(Scene change data)
= = = = =

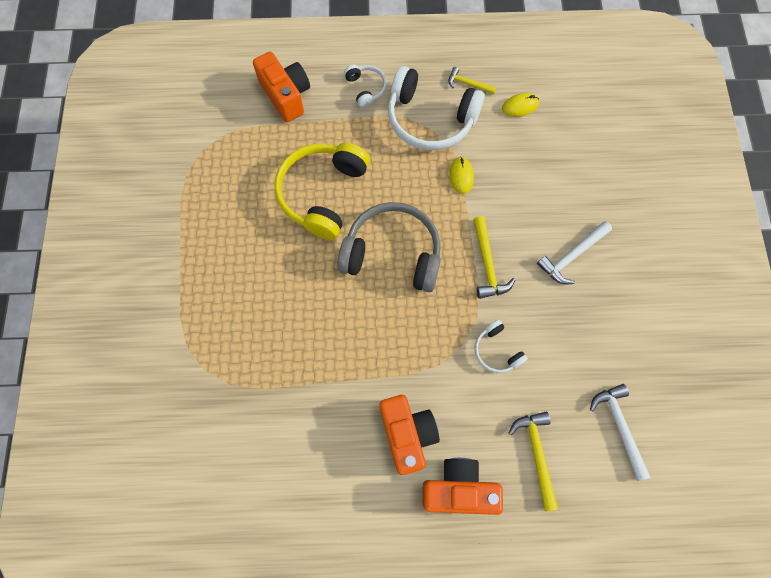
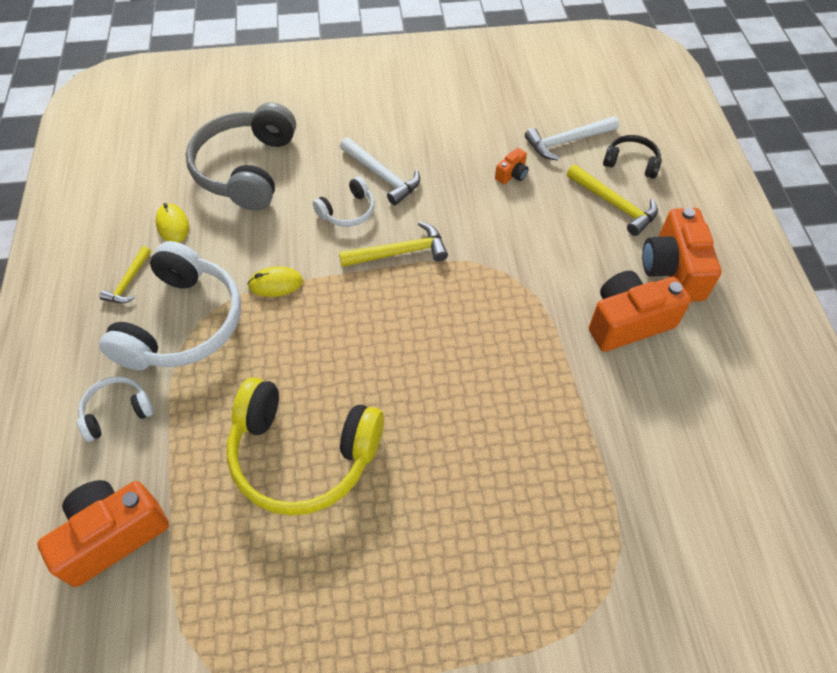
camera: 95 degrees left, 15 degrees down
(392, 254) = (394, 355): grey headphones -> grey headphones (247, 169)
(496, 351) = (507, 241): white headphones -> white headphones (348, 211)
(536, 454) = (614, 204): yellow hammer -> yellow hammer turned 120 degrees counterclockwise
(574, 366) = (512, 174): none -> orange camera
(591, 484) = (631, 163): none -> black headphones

= = = = =

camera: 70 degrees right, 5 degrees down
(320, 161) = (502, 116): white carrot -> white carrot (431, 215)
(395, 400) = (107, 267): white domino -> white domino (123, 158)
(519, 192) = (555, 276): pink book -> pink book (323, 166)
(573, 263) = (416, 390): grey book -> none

= = = = =

» **Exercise details**: Look above for the line that contains "(320, 161) = (502, 116): white". Starting there, transcribe every line exactly until you have copied the line that contains "(573, 263) = (416, 390): grey book -> none".

» **Solution below**:
(320, 161) = (502, 116): white carrot -> white carrot (431, 215)
(395, 400) = (107, 267): white domino -> white domino (123, 158)
(519, 192) = (555, 276): pink book -> pink book (323, 166)
(573, 263) = (416, 390): grey book -> none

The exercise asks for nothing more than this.